(Dataset records)
+ + + + +

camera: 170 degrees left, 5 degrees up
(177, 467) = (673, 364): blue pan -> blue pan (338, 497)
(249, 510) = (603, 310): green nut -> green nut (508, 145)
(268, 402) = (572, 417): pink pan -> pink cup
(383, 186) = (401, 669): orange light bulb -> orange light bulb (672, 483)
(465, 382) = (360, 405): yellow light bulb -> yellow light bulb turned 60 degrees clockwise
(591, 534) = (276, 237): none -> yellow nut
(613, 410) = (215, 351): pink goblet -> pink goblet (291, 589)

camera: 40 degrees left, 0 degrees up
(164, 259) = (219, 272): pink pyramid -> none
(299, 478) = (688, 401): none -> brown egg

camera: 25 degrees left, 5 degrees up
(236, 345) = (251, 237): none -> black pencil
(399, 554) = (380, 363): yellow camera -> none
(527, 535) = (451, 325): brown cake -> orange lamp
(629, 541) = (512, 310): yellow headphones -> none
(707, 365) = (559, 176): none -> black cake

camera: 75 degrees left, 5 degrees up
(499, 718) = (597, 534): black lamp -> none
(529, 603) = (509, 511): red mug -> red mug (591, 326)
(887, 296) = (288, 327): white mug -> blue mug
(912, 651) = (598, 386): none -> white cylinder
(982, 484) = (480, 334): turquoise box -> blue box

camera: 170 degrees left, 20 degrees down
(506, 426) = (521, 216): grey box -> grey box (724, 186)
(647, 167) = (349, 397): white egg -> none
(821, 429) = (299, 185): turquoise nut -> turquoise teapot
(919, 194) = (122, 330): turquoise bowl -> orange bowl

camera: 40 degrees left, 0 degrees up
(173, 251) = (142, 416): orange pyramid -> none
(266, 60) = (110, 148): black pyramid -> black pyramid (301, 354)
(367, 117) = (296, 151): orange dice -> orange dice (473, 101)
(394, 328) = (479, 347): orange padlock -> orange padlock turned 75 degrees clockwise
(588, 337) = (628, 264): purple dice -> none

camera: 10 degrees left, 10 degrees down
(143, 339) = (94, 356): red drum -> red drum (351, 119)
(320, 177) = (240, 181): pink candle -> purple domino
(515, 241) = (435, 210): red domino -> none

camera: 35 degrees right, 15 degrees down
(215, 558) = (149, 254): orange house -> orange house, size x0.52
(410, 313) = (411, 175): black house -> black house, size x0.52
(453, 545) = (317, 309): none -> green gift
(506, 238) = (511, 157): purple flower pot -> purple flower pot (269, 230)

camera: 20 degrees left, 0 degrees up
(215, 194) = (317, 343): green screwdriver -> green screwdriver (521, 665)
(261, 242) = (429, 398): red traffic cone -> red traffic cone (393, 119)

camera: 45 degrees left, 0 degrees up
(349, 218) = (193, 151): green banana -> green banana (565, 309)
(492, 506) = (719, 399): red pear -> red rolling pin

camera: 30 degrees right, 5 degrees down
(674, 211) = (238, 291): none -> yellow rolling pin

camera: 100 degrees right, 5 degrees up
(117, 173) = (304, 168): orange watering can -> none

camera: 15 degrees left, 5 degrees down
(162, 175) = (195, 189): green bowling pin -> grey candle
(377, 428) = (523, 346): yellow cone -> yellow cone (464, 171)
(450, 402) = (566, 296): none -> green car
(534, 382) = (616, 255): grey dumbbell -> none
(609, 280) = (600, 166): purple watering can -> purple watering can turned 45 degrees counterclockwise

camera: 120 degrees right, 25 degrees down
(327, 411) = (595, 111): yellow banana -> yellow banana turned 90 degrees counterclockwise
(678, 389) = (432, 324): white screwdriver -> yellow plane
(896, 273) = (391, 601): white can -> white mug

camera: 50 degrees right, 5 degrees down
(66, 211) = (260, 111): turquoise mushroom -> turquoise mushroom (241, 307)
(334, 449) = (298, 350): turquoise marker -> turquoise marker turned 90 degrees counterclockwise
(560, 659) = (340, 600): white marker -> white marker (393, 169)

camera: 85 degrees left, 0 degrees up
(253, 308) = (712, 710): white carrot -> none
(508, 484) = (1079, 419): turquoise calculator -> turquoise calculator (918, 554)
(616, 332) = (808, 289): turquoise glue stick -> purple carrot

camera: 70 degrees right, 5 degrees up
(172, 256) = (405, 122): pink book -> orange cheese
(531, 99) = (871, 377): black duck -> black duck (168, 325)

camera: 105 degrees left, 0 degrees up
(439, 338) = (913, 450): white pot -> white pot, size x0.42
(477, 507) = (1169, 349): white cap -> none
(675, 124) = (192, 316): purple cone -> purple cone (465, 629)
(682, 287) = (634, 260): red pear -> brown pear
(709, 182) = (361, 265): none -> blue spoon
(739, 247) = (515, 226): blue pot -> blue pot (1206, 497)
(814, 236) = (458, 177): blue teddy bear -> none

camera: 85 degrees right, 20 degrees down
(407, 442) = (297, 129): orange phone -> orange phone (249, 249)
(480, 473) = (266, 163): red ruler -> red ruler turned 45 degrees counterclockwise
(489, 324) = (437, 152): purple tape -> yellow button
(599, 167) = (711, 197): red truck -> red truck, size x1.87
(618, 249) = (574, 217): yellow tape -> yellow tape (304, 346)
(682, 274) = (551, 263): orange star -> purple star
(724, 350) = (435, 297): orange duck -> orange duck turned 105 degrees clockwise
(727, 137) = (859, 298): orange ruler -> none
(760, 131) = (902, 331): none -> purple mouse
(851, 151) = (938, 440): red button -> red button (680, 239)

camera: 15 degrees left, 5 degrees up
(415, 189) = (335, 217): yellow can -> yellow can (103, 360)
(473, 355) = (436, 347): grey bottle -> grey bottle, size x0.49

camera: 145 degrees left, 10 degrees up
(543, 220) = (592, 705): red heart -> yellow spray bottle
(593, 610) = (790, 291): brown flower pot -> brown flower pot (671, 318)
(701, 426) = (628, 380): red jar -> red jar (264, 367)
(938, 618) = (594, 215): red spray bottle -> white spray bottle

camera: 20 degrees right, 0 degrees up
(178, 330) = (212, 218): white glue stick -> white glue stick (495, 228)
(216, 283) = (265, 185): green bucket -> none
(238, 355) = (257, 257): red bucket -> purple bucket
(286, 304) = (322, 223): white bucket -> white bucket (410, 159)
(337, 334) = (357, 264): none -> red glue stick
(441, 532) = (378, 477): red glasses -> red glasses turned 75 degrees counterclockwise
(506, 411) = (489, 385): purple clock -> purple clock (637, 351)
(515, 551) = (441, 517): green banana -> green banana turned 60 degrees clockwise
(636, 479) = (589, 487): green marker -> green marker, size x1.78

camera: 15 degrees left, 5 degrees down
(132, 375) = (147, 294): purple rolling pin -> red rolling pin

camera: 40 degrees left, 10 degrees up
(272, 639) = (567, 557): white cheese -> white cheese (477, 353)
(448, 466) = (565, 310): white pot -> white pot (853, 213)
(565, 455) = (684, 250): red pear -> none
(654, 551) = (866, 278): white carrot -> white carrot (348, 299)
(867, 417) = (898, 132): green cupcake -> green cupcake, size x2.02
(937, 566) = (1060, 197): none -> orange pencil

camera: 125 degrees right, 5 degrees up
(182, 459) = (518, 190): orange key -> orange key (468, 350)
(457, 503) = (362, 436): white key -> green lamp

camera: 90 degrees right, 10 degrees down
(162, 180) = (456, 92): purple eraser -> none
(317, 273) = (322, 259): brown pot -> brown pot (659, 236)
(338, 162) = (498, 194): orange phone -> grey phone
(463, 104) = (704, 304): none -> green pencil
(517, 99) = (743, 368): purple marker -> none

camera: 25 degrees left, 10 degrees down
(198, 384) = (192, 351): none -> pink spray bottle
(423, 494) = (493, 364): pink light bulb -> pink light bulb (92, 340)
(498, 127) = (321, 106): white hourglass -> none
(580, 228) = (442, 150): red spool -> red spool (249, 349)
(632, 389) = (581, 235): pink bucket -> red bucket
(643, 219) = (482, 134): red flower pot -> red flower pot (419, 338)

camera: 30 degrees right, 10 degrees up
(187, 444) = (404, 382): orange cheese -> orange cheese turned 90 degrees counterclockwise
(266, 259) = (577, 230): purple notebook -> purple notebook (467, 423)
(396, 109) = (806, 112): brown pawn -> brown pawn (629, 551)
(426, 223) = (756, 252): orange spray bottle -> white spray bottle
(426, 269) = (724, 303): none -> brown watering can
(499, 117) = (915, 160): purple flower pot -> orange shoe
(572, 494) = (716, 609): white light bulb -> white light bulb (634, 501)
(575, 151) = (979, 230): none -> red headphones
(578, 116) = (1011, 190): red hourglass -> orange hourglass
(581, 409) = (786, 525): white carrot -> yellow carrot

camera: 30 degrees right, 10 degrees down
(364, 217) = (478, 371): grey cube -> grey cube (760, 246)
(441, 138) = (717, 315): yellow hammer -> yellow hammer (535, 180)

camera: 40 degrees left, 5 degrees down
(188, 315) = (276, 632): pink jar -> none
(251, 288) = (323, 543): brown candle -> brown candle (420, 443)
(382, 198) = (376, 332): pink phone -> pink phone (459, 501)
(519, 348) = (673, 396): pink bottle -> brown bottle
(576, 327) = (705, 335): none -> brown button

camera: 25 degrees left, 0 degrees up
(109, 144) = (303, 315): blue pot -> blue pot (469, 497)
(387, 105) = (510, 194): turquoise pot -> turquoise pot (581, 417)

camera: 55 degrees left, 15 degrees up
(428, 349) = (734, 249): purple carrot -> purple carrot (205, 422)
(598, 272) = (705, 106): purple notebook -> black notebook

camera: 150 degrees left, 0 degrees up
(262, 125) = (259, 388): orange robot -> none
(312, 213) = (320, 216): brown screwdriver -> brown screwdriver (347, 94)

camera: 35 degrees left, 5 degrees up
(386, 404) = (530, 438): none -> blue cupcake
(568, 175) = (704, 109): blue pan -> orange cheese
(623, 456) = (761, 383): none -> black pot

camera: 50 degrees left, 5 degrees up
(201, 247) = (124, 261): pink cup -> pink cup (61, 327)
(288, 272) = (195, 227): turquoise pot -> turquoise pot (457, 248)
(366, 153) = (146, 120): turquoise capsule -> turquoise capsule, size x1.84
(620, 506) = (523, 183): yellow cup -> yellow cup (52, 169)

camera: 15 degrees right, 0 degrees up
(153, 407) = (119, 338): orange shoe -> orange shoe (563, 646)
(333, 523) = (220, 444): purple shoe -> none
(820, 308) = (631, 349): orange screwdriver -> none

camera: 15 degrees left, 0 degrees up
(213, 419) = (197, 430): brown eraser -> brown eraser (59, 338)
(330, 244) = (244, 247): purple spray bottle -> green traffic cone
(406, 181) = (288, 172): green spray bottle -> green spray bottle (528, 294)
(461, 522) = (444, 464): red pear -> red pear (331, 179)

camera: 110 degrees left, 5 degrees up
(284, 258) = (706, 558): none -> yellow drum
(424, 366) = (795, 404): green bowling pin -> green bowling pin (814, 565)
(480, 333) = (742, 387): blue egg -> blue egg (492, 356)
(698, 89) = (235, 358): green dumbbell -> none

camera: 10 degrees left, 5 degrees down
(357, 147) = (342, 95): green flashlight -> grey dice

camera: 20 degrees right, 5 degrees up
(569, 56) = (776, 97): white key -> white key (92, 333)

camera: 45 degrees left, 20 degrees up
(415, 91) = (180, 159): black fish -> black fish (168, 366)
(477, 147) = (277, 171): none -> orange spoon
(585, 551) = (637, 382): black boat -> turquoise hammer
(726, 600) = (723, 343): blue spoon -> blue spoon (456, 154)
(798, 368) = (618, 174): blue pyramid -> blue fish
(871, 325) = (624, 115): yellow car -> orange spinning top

+ + + + +

Job
Using only the entries above, output the line with "camera: 70 degrees right, 5 degrees up", the line with "(709, 182) = (361, 265): none -> blue spoon", and all lines between them, exactly as they stand.

Task output
camera: 70 degrees right, 5 degrees up
(172, 256) = (405, 122): pink book -> orange cheese
(531, 99) = (871, 377): black duck -> black duck (168, 325)

camera: 105 degrees left, 0 degrees up
(439, 338) = (913, 450): white pot -> white pot, size x0.42
(477, 507) = (1169, 349): white cap -> none
(675, 124) = (192, 316): purple cone -> purple cone (465, 629)
(682, 287) = (634, 260): red pear -> brown pear
(709, 182) = (361, 265): none -> blue spoon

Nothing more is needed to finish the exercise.